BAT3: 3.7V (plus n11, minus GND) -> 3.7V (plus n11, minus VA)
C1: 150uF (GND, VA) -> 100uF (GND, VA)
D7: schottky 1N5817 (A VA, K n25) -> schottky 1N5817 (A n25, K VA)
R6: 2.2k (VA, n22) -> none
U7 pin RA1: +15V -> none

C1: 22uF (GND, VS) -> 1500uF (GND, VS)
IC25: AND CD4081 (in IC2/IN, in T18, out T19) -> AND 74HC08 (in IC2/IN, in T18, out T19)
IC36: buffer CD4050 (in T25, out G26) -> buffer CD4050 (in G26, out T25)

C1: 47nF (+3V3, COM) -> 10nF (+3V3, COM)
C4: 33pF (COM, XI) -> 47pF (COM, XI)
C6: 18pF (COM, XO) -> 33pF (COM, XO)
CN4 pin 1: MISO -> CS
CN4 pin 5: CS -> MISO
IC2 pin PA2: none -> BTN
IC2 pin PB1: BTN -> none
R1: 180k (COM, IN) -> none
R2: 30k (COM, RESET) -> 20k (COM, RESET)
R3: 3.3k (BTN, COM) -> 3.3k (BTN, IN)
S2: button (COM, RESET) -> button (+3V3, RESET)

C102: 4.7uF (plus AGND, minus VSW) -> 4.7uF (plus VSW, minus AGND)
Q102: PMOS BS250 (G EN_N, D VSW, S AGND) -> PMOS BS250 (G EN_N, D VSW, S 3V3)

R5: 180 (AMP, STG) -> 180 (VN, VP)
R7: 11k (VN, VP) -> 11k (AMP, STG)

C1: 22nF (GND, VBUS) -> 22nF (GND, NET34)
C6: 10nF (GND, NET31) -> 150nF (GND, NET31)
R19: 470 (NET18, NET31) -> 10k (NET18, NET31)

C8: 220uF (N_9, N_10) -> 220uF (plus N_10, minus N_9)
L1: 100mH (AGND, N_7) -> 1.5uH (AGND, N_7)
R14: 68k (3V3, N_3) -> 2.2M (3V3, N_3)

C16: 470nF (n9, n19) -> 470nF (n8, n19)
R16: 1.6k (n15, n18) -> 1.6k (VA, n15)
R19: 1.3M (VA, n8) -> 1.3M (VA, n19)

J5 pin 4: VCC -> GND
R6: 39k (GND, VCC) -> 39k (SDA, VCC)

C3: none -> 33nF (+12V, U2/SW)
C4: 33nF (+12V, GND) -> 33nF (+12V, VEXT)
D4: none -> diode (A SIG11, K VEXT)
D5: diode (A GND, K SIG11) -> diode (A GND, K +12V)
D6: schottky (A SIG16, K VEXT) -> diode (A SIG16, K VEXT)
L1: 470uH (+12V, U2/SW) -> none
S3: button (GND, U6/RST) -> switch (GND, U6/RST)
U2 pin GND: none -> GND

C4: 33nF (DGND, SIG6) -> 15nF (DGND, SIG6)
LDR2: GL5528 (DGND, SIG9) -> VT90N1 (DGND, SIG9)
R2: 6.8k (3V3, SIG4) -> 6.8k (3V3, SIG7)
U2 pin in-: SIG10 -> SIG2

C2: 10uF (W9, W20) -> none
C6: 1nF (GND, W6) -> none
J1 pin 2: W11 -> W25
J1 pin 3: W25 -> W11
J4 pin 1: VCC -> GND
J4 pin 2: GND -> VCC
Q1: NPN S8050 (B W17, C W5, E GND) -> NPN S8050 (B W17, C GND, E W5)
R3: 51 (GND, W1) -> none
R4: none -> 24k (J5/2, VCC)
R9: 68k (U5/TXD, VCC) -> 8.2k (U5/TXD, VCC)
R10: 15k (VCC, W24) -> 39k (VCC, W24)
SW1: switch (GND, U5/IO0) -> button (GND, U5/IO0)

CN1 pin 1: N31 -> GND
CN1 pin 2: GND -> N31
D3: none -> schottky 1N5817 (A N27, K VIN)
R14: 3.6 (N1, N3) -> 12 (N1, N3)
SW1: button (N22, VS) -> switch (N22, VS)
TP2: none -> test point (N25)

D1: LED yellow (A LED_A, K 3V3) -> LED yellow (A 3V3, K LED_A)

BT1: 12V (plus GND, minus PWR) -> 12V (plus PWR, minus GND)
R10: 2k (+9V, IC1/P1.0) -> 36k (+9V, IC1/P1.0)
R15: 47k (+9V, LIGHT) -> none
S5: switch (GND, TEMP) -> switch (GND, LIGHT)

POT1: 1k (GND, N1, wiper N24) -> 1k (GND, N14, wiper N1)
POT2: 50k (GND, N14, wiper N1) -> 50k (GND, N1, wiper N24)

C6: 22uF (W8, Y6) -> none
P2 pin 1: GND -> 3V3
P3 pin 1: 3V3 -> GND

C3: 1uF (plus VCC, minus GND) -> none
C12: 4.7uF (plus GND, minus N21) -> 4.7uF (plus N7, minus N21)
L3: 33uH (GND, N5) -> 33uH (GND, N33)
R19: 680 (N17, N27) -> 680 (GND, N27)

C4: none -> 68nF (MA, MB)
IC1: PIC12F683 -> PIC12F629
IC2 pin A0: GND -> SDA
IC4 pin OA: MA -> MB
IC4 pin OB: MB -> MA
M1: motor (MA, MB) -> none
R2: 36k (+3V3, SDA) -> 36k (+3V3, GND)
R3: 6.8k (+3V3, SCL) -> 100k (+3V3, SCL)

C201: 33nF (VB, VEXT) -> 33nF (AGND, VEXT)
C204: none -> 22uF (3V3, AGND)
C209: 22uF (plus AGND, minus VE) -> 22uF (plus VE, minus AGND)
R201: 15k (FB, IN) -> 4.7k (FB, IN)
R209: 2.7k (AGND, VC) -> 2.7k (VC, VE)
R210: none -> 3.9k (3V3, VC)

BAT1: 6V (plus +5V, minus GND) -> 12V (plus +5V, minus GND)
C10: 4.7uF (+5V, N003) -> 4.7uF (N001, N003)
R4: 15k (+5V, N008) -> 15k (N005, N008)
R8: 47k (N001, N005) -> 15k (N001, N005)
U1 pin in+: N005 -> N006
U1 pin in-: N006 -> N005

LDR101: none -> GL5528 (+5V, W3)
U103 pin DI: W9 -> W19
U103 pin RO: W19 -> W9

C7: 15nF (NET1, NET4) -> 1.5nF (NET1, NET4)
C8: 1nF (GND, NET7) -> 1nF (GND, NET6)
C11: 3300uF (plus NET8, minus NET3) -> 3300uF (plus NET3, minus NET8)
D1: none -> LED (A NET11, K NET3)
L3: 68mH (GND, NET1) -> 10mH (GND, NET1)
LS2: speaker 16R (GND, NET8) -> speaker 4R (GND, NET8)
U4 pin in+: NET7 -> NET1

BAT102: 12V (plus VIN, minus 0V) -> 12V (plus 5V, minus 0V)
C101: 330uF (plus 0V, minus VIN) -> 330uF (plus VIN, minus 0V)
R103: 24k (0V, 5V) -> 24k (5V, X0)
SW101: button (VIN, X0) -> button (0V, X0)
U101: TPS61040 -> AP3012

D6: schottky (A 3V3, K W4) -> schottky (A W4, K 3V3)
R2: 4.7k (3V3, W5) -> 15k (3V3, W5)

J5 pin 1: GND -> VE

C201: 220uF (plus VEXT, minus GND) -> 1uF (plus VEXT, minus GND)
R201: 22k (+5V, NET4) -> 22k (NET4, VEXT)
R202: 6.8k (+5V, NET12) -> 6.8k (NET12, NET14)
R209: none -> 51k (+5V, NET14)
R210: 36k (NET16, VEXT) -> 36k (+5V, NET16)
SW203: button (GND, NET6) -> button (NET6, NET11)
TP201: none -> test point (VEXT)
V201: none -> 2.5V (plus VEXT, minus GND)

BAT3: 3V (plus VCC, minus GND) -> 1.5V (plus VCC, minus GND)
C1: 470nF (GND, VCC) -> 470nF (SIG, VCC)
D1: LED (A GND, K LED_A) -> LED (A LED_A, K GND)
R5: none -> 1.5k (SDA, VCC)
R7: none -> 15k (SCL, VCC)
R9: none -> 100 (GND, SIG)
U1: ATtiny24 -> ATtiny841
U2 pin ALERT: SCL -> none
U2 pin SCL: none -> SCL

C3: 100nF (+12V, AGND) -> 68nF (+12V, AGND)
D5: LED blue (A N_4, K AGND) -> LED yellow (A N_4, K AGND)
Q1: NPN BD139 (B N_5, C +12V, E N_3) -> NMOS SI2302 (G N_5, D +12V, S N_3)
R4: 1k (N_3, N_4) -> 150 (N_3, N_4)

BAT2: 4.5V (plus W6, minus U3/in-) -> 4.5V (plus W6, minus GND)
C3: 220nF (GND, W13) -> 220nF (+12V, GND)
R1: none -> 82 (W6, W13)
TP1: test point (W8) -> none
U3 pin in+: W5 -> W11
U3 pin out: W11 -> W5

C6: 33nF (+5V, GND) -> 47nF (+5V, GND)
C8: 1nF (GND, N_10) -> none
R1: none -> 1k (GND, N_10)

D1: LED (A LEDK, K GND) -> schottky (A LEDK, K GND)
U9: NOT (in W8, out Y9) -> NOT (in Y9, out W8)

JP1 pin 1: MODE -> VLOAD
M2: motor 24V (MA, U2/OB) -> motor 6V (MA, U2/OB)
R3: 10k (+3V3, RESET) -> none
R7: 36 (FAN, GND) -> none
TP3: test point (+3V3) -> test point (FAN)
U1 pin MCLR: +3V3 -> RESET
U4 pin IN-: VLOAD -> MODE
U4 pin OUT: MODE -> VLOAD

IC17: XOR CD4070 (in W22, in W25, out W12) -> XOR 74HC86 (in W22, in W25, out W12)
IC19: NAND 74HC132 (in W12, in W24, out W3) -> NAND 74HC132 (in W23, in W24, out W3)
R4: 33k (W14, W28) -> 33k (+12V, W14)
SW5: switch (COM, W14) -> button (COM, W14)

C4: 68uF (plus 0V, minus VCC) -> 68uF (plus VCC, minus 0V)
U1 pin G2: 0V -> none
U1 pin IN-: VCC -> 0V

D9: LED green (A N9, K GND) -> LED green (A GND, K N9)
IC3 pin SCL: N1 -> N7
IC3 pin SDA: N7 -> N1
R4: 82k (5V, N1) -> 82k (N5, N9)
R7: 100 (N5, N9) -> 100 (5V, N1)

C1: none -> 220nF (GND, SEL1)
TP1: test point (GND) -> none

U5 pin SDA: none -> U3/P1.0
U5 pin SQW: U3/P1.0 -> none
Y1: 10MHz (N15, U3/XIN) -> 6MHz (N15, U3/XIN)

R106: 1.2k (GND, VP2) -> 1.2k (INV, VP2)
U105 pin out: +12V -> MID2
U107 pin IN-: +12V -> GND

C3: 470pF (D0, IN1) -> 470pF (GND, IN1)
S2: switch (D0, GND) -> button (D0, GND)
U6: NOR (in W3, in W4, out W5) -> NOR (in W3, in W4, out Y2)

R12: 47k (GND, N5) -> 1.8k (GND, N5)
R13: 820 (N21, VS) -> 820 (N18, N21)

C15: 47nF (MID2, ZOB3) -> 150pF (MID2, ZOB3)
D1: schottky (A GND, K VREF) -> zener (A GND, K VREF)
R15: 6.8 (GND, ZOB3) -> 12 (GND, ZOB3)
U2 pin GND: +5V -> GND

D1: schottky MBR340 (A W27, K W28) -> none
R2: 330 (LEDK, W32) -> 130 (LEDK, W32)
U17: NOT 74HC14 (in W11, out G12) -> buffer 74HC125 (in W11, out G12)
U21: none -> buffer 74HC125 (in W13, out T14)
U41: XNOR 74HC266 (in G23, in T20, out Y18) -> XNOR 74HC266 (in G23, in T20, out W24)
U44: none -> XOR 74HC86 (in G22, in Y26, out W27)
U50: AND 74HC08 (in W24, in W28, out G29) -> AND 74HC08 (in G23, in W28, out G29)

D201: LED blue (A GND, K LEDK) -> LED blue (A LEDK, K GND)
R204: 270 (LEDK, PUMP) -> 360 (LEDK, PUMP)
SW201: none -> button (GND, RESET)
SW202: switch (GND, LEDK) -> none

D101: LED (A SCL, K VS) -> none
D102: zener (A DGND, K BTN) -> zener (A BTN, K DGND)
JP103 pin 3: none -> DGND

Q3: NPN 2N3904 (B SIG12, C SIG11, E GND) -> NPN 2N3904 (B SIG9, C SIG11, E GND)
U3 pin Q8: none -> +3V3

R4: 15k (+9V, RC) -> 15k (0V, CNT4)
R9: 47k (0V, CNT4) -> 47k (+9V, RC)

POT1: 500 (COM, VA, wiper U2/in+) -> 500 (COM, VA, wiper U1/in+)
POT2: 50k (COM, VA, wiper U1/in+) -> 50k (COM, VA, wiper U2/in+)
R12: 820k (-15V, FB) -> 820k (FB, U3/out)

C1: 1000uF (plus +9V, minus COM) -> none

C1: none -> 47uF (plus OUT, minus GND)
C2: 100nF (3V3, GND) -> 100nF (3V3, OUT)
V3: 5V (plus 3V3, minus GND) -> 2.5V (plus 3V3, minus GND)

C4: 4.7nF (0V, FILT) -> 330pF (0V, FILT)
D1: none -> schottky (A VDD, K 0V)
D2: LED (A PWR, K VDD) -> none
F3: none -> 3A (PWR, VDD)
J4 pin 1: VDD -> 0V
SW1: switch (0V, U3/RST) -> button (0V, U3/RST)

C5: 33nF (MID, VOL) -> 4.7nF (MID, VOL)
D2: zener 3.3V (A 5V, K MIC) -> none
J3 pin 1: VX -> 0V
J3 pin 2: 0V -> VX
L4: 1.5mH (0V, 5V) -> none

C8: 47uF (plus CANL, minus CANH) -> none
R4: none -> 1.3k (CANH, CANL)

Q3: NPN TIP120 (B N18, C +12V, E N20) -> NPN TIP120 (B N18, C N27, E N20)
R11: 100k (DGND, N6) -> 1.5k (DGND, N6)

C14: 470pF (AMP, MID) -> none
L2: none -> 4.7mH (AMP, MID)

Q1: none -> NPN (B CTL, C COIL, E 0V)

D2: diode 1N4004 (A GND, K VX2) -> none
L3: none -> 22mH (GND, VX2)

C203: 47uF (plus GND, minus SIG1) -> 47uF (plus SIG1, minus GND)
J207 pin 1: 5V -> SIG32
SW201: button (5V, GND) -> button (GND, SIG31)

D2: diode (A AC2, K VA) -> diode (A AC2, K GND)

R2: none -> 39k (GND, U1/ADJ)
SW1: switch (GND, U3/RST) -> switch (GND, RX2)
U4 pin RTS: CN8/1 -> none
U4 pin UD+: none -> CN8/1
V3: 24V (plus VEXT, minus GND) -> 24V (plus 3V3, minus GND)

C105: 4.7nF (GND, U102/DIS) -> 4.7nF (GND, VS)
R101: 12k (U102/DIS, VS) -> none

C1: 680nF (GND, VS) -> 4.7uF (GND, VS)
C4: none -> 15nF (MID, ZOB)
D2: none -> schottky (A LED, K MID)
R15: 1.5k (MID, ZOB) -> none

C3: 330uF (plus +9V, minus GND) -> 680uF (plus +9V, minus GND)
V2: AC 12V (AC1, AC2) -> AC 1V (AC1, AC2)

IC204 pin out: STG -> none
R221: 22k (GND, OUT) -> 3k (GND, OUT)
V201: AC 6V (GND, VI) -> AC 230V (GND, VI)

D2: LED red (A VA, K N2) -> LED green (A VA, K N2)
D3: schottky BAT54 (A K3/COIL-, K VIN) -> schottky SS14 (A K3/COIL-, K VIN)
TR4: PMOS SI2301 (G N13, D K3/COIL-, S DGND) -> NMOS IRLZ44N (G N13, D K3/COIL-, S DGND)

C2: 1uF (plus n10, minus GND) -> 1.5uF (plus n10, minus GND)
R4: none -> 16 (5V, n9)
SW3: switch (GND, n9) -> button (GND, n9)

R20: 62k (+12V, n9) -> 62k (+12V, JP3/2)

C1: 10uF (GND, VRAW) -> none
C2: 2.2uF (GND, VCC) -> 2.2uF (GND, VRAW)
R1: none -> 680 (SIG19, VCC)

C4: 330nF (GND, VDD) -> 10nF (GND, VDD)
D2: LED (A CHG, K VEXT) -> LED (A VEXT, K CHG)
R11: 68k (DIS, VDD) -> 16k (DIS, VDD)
-----
Your instructions:
In the entries above, please find the line with "D1: LED (A GND, K" and the line with "JP1 pin 1: MODE -> VLOAD", then write out exactly those two lines and every line between them, and nothing more.

Answer to this task:
D1: LED (A GND, K LED_A) -> LED (A LED_A, K GND)
R5: none -> 1.5k (SDA, VCC)
R7: none -> 15k (SCL, VCC)
R9: none -> 100 (GND, SIG)
U1: ATtiny24 -> ATtiny841
U2 pin ALERT: SCL -> none
U2 pin SCL: none -> SCL

C3: 100nF (+12V, AGND) -> 68nF (+12V, AGND)
D5: LED blue (A N_4, K AGND) -> LED yellow (A N_4, K AGND)
Q1: NPN BD139 (B N_5, C +12V, E N_3) -> NMOS SI2302 (G N_5, D +12V, S N_3)
R4: 1k (N_3, N_4) -> 150 (N_3, N_4)

BAT2: 4.5V (plus W6, minus U3/in-) -> 4.5V (plus W6, minus GND)
C3: 220nF (GND, W13) -> 220nF (+12V, GND)
R1: none -> 82 (W6, W13)
TP1: test point (W8) -> none
U3 pin in+: W5 -> W11
U3 pin out: W11 -> W5

C6: 33nF (+5V, GND) -> 47nF (+5V, GND)
C8: 1nF (GND, N_10) -> none
R1: none -> 1k (GND, N_10)

D1: LED (A LEDK, K GND) -> schottky (A LEDK, K GND)
U9: NOT (in W8, out Y9) -> NOT (in Y9, out W8)

JP1 pin 1: MODE -> VLOAD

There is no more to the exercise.